*Problem to work on*: Could you say how many lines in the records include "green"? Please give the number by itself.

Object matching data:
---

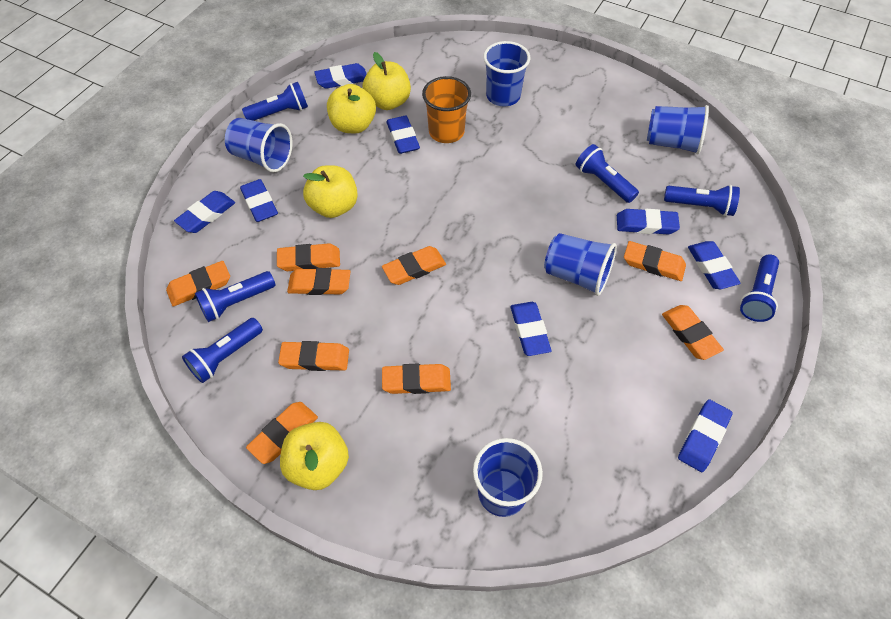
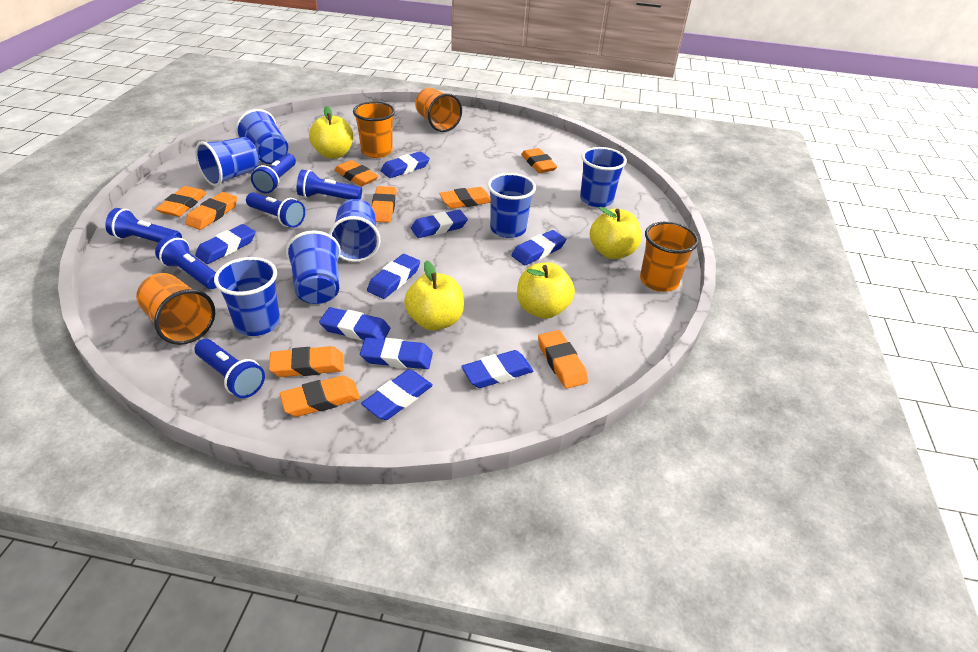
blue cup: 5 -> 7
blue eraser: 8 -> 9
orange cup: 1 -> 4

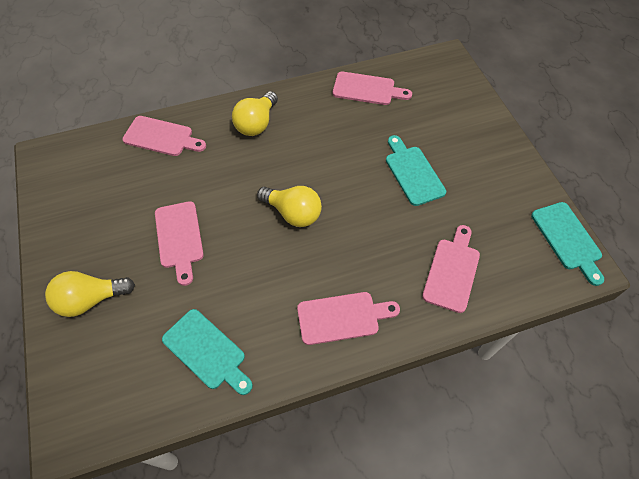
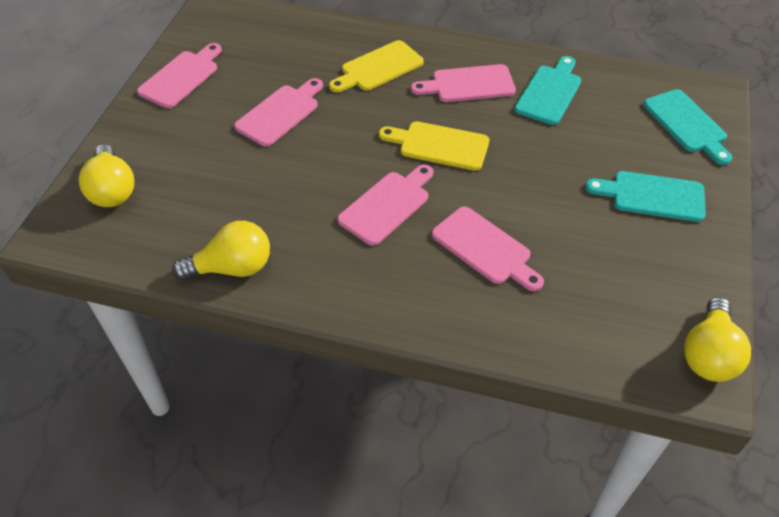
yellow cutting board: 0 -> 2

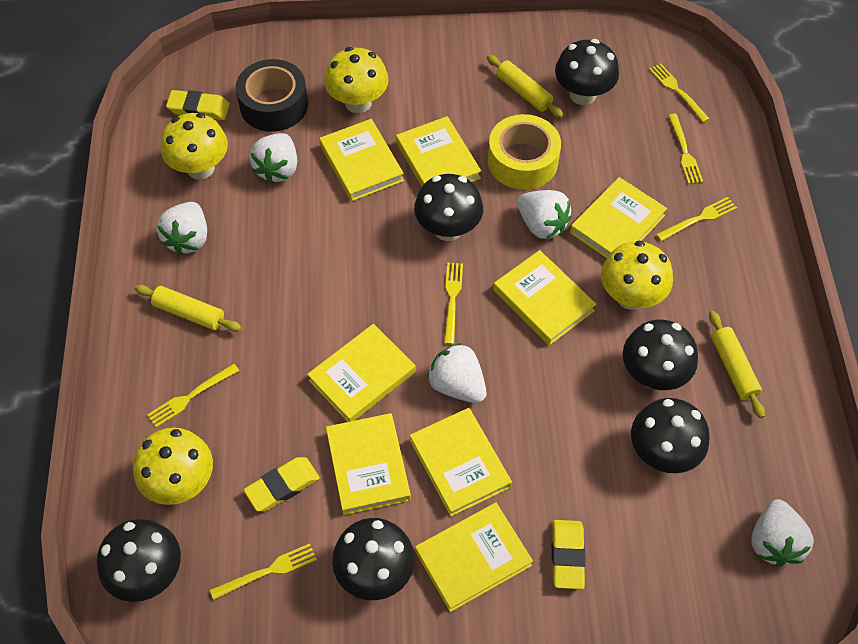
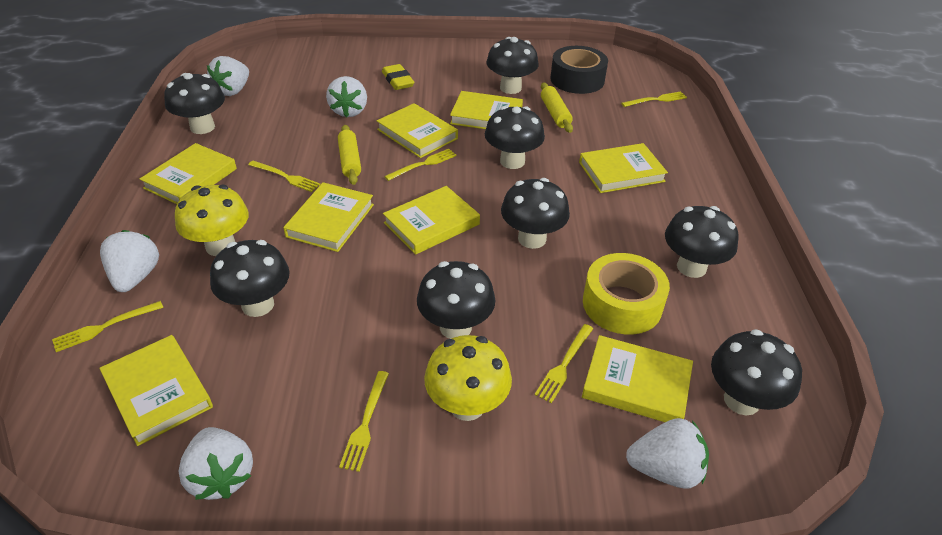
black mushroom: 6 -> 8
yellow eraser: 3 -> 1
yellow mushroom: 4 -> 2
yellow rolling pin: 3 -> 2

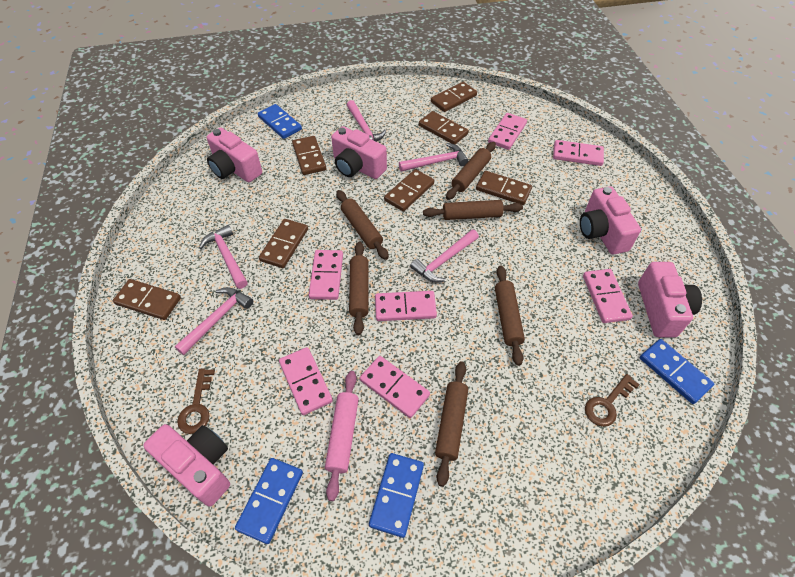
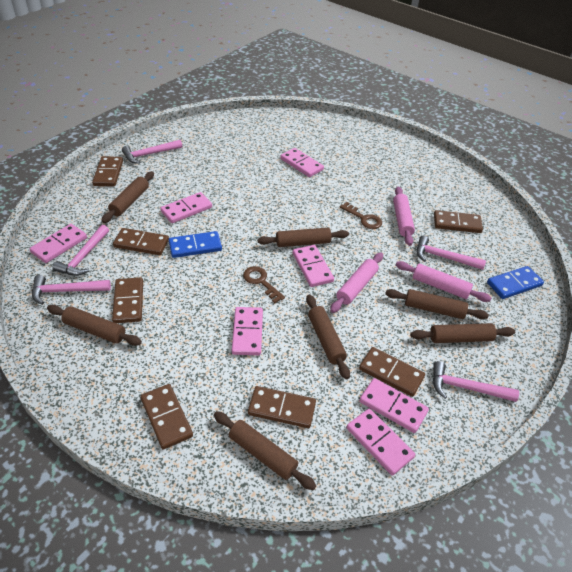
blue domino: 4 -> 2
brown rolling pin: 6 -> 7
pink camera: 5 -> 0
pink rolling pin: 1 -> 3

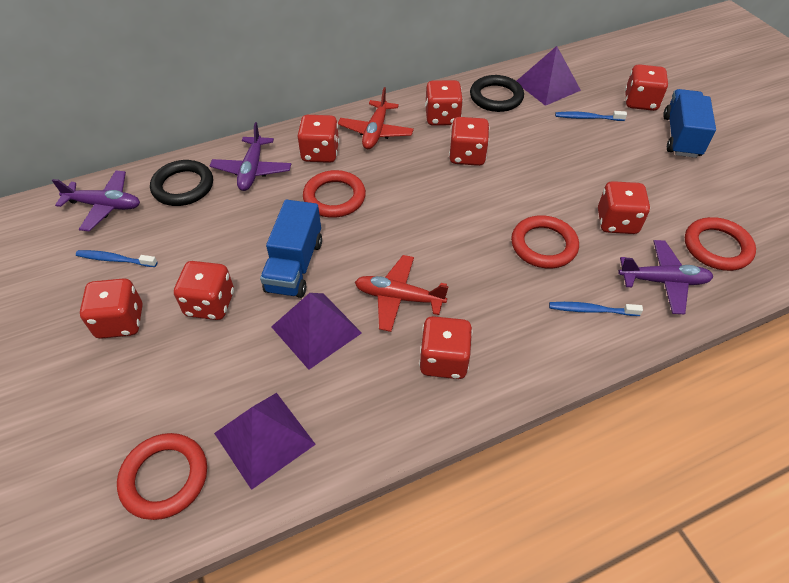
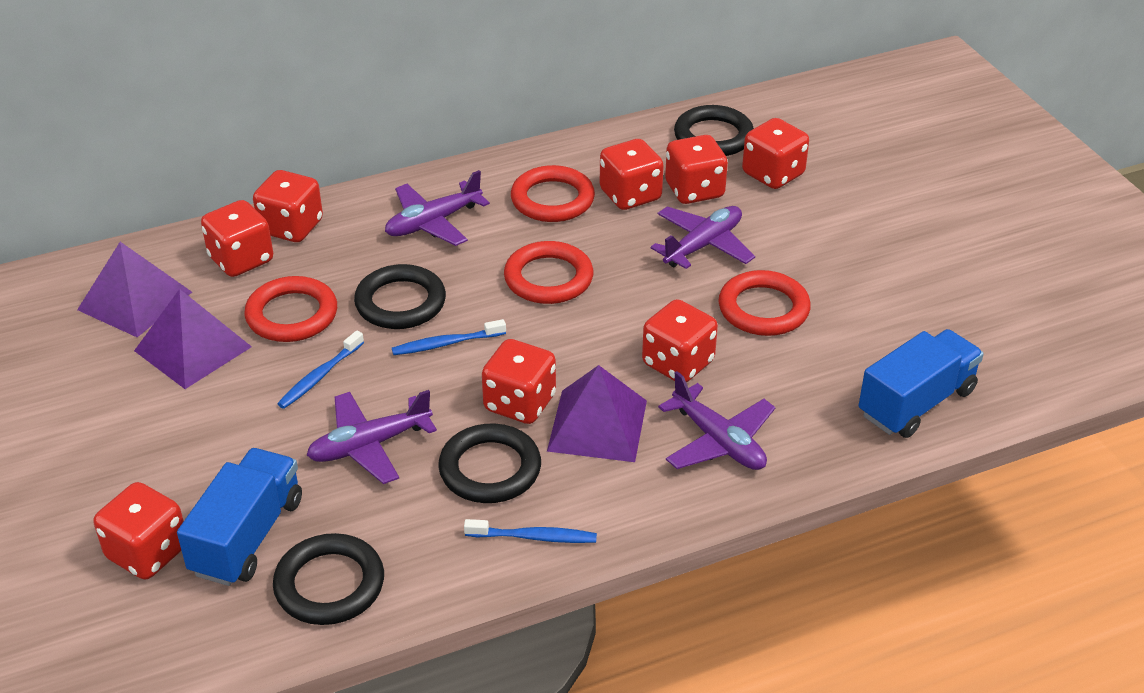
black ring: 2 -> 4
purple plane: 3 -> 4
red plane: 2 -> 0

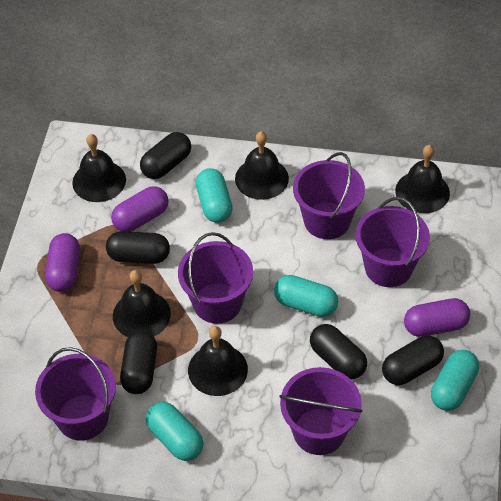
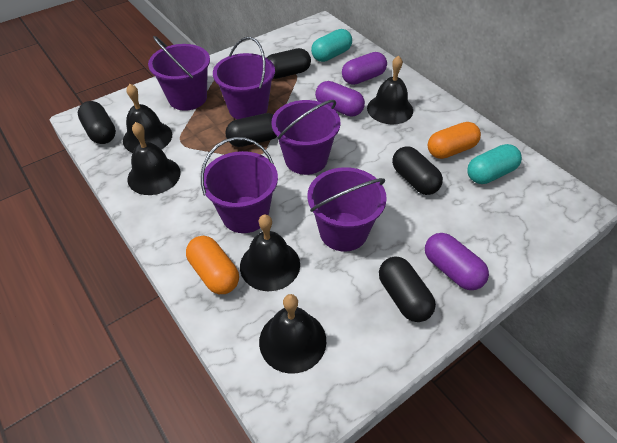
orange capsule: 0 -> 2
turquoise capsule: 4 -> 2

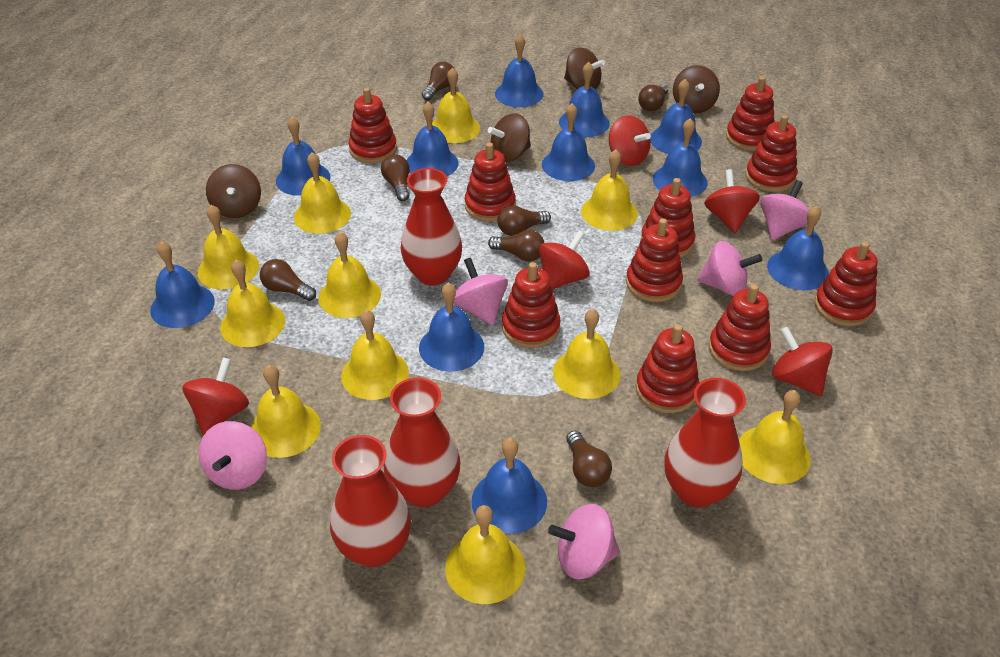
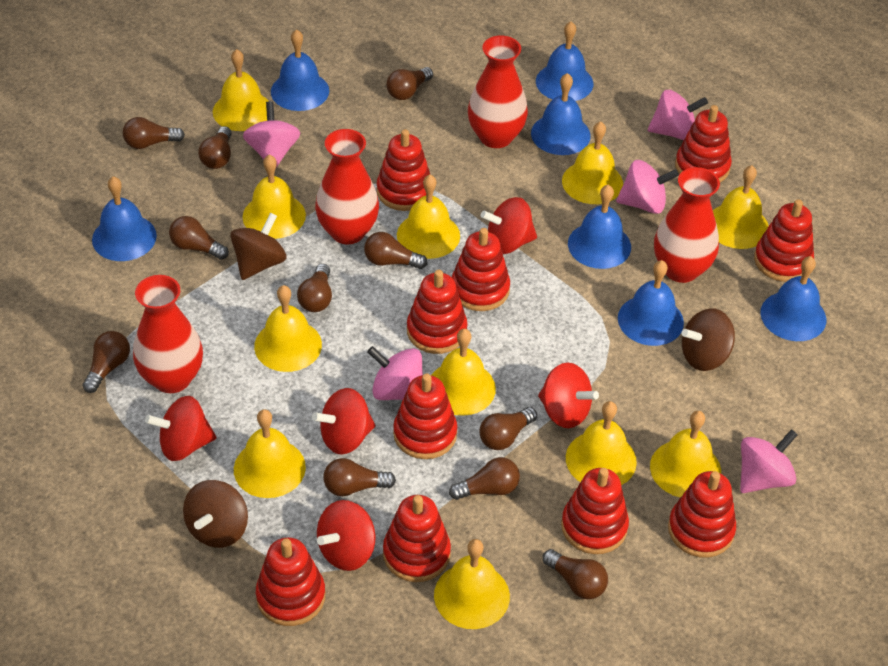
blue bell: 11 -> 7
brown light bulb: 7 -> 11
brown spinning top: 4 -> 3

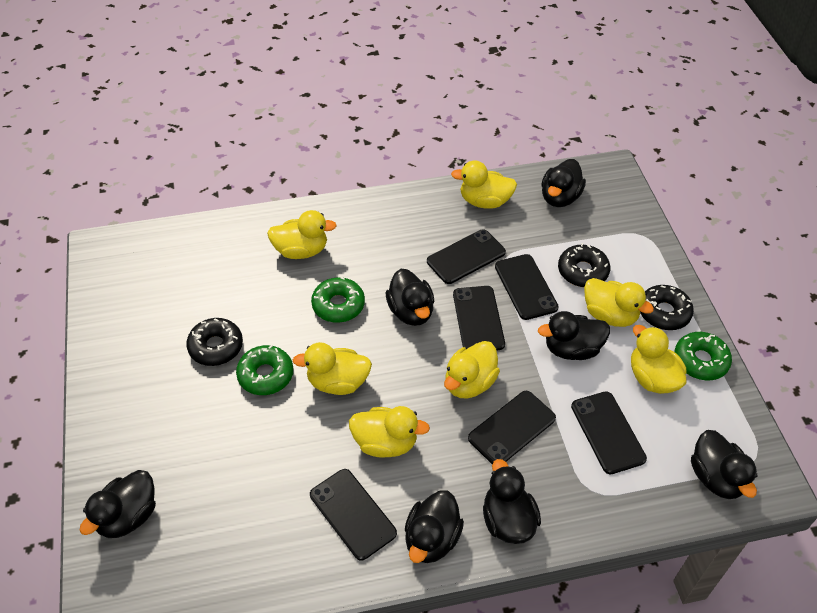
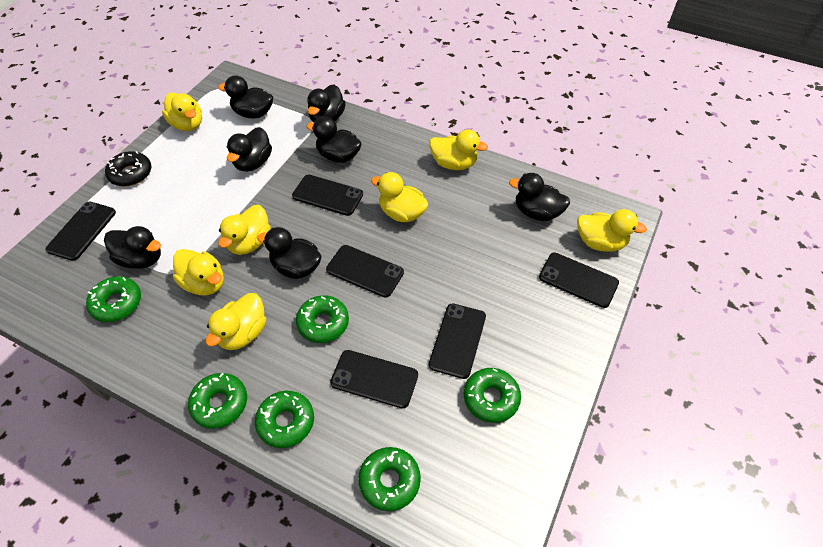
black donut: 3 -> 1
green donut: 3 -> 6

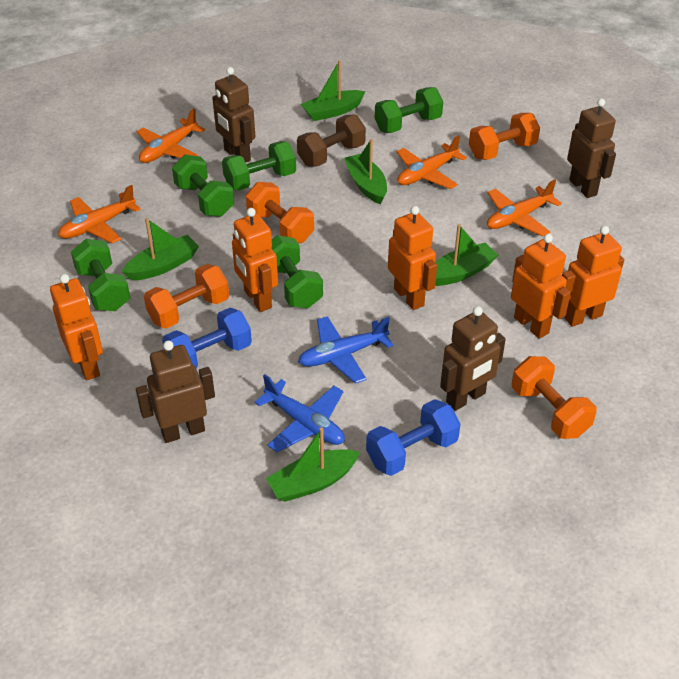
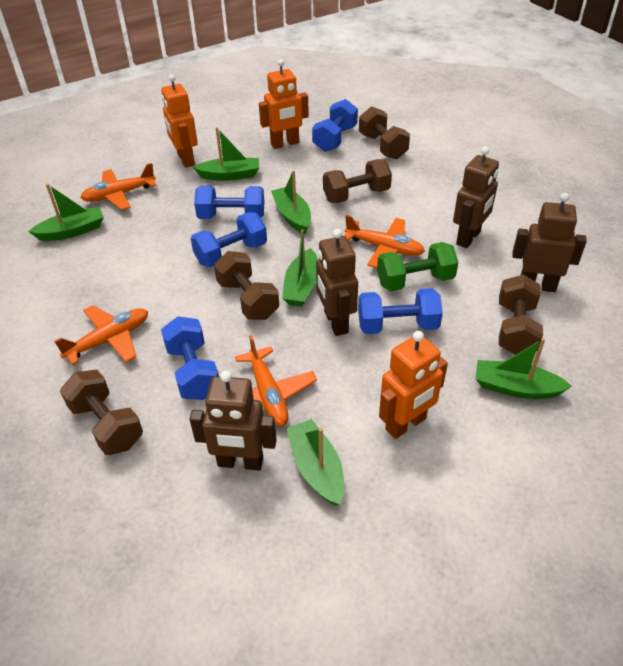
blue dumbbell: 2 -> 5
blue plane: 2 -> 0
brown dumbbell: 1 -> 5
green boat: 5 -> 6
green dumbbell: 5 -> 1
orange dumbbell: 4 -> 0
orange robot: 5 -> 3

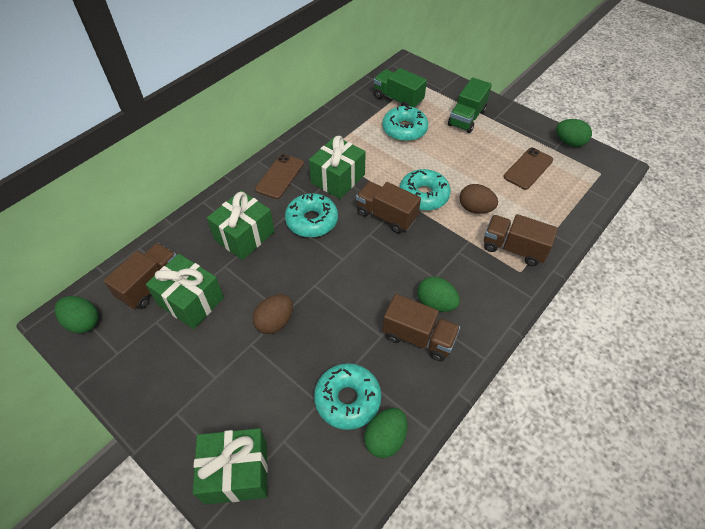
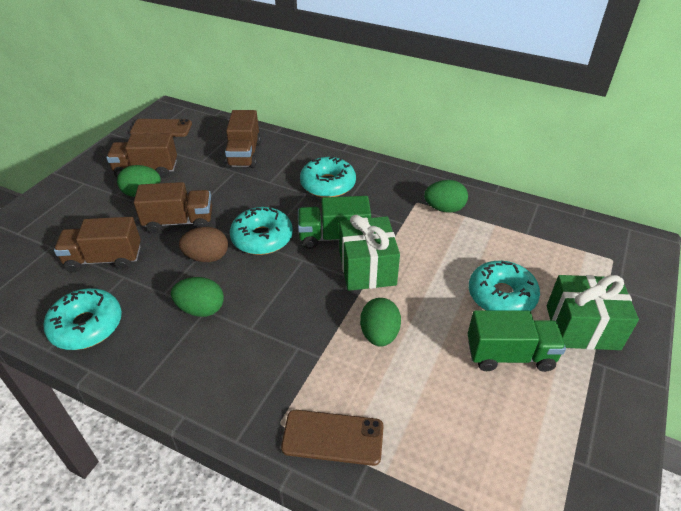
brown egg: 2 -> 1
green gift: 4 -> 2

---

*Reply*: 4